[Dataset excerpts]

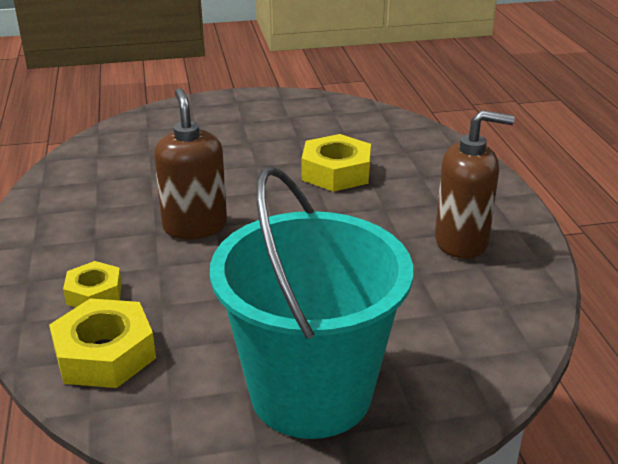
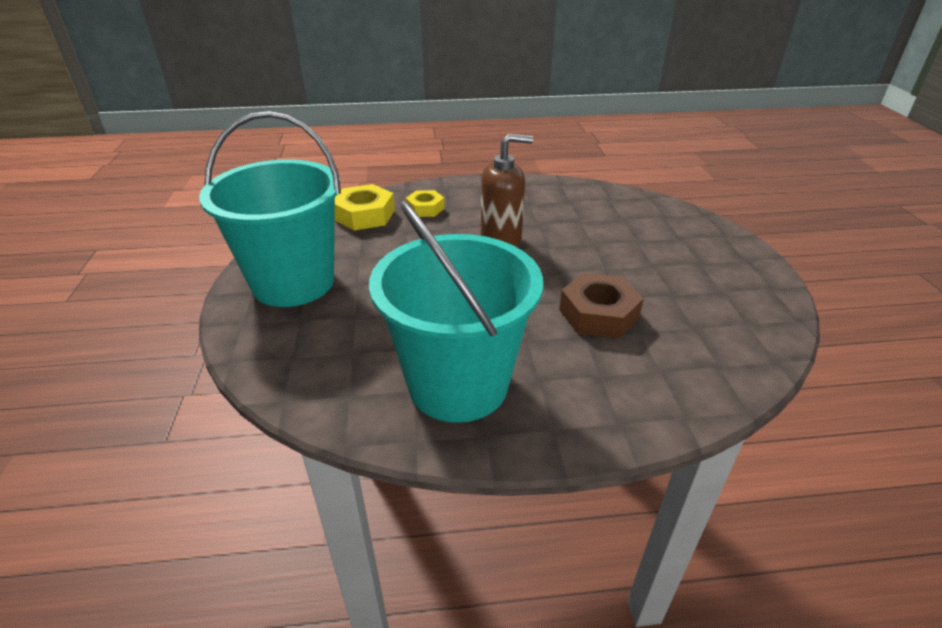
camera: 95 degrees right, 5 degrees up
(336, 172) = (598, 314): yellow nut -> brown nut
(461, 242) = (458, 384): brown soap dispenser -> turquoise bucket

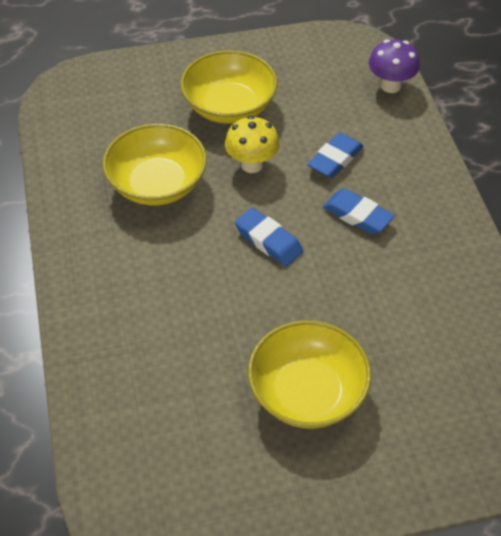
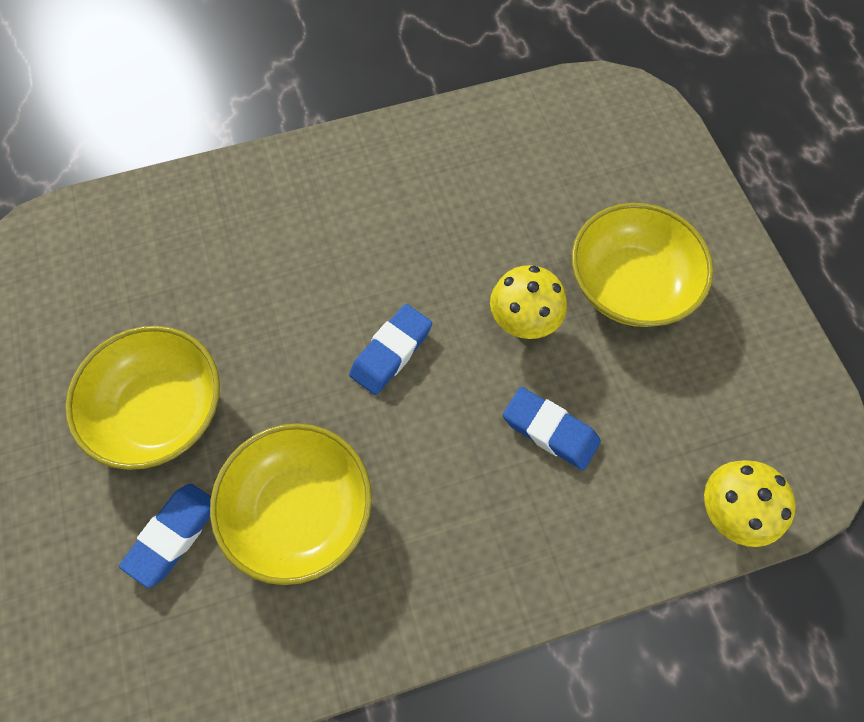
camera: 85 degrees right, 15 degrees up
(157, 184) = (473, 217): yellow bowl -> yellow bowl (300, 511)
(357, 215) = (445, 464): blue eraser -> blue eraser (173, 535)
(390, 85) = (729, 512): purple mushroom -> yellow mushroom

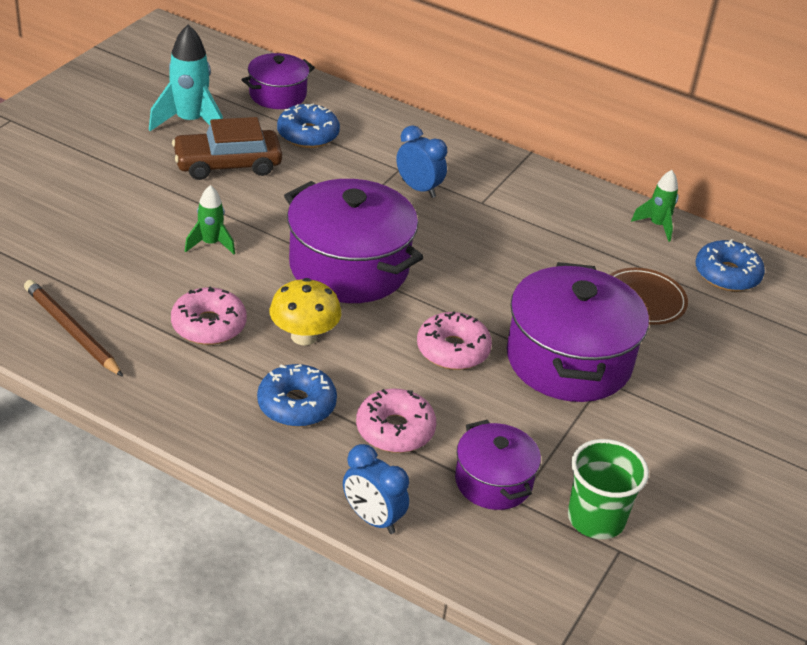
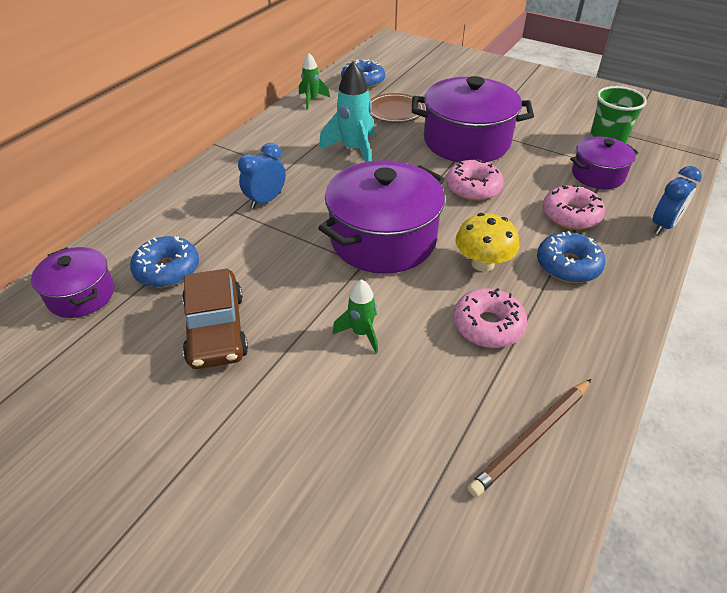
camera: 85 degrees left, 5 degrees up
(190, 122) = (122, 369): turquoise rocket -> turquoise rocket (354, 150)

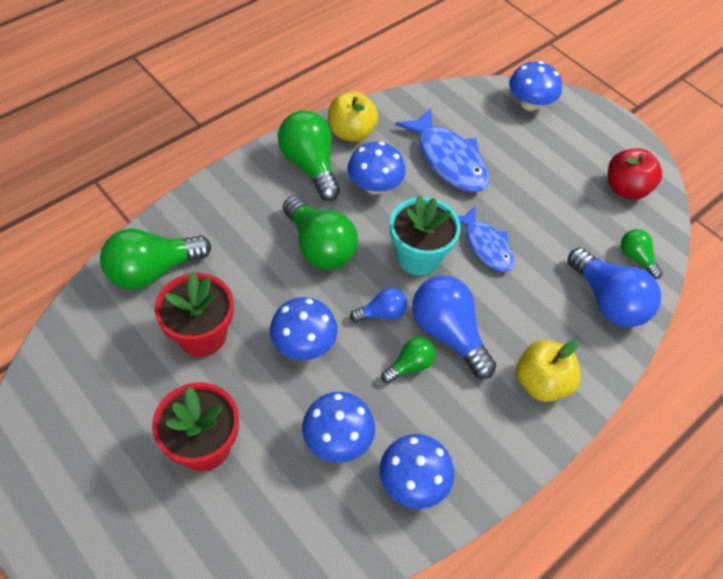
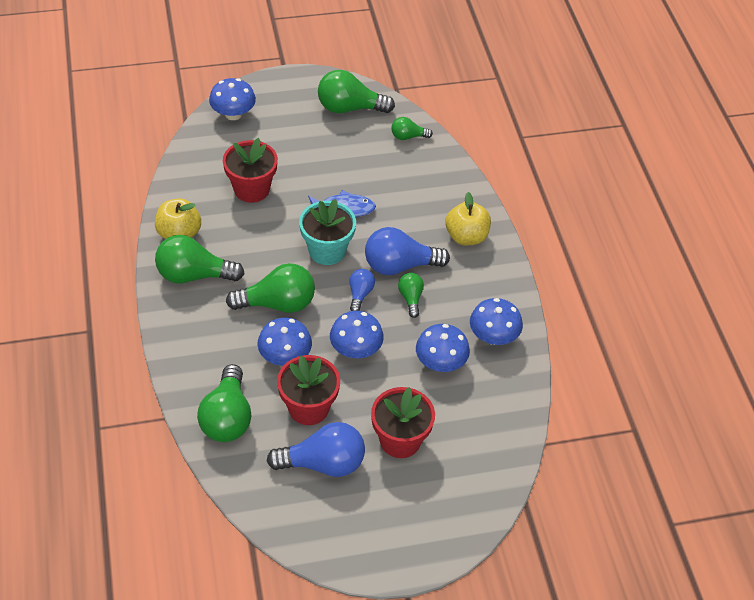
camera: 60 degrees left, 5 degrees down
(374, 186) = (244, 245): blue mushroom -> blue mushroom (285, 356)
(448, 160) = (251, 189): blue fish -> red flower pot
(608, 301) = (430, 170): blue light bulb -> blue light bulb (323, 463)
(625, 188) = (349, 108): red apple -> green light bulb

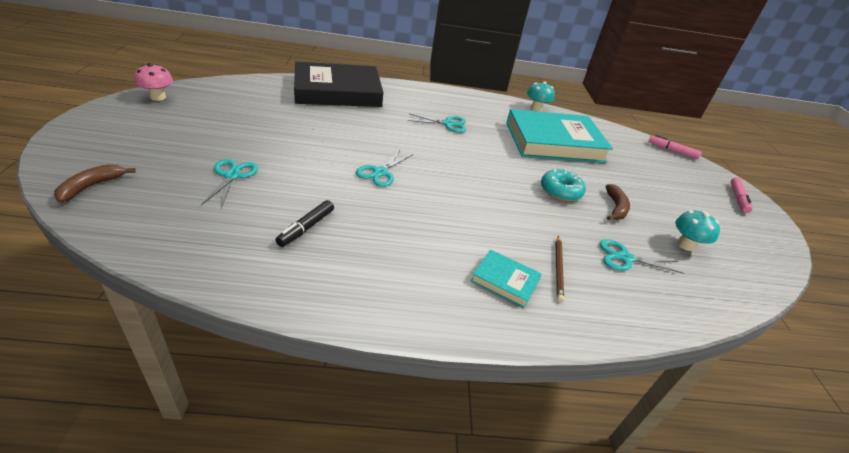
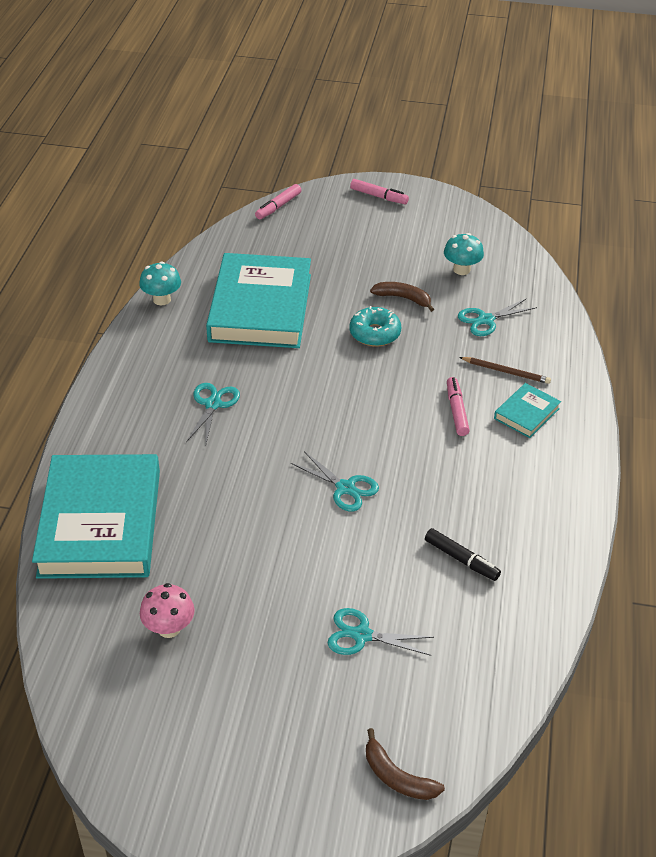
camera: 75 degrees left, 5 degrees up
(158, 97) = (125, 762): pink mushroom -> pink mushroom (169, 628)
(337, 91) = (100, 523): black book -> turquoise book
(488, 233) = (456, 411): none -> pink marker
(625, 258) = (486, 320): turquoise scissors -> turquoise scissors turned 45 degrees clockwise

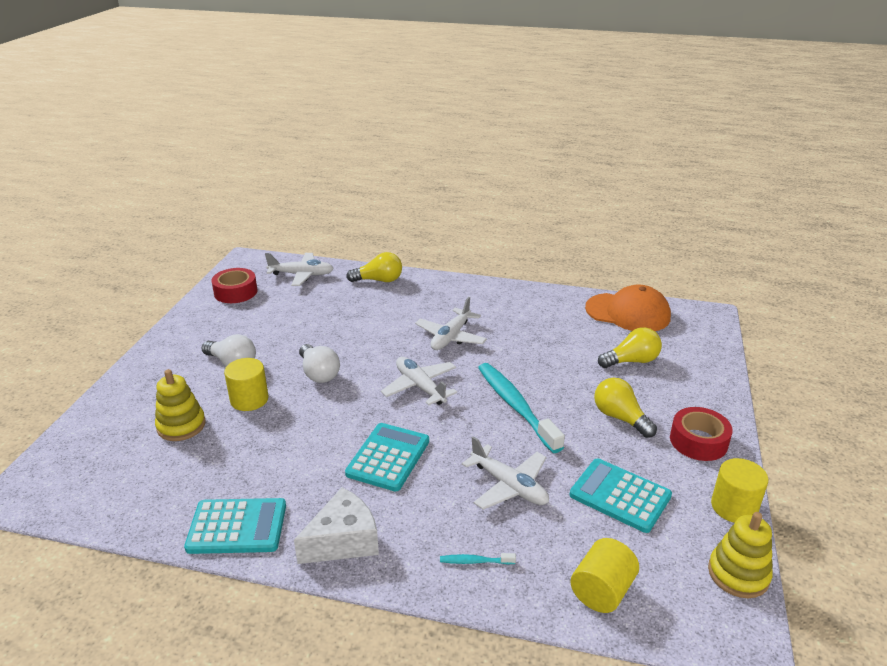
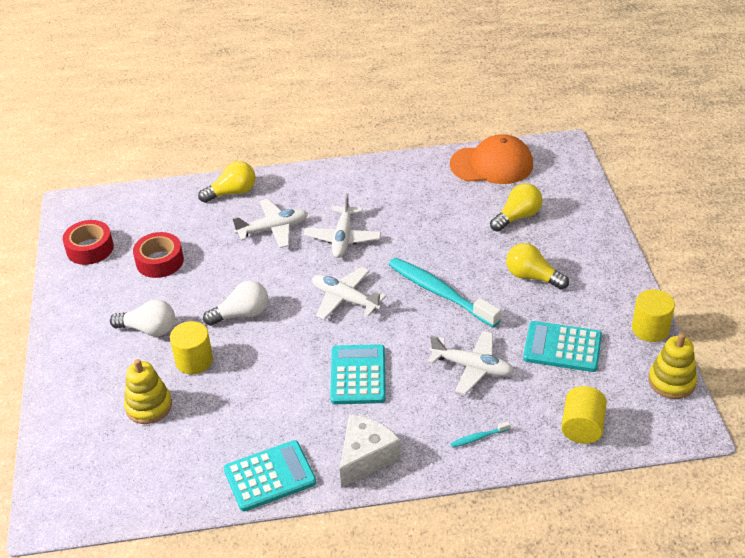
camera: 20 degrees left, 10 degrees up
(301, 275) = (146, 208): white plane -> white plane (273, 229)
(319, 373) = (242, 314): white light bulb -> white light bulb turned 60 degrees counterclockwise
(698, 441) = (603, 279): red tape -> red tape (160, 261)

[/Dataset excerpts]

__Directions__.
The line containing "camera: 60 degrees left, 5 degrees down" and all lines after it, through the last line of the records, should be returned exactly. Omit the pictures.

__Answer to the problem__.
camera: 60 degrees left, 5 degrees down
(374, 186) = (244, 245): blue mushroom -> blue mushroom (285, 356)
(448, 160) = (251, 189): blue fish -> red flower pot
(608, 301) = (430, 170): blue light bulb -> blue light bulb (323, 463)
(625, 188) = (349, 108): red apple -> green light bulb

camera: 75 degrees left, 5 degrees up
(158, 97) = (125, 762): pink mushroom -> pink mushroom (169, 628)
(337, 91) = (100, 523): black book -> turquoise book
(488, 233) = (456, 411): none -> pink marker
(625, 258) = (486, 320): turquoise scissors -> turquoise scissors turned 45 degrees clockwise

camera: 20 degrees left, 10 degrees up
(301, 275) = (146, 208): white plane -> white plane (273, 229)
(319, 373) = (242, 314): white light bulb -> white light bulb turned 60 degrees counterclockwise
(698, 441) = (603, 279): red tape -> red tape (160, 261)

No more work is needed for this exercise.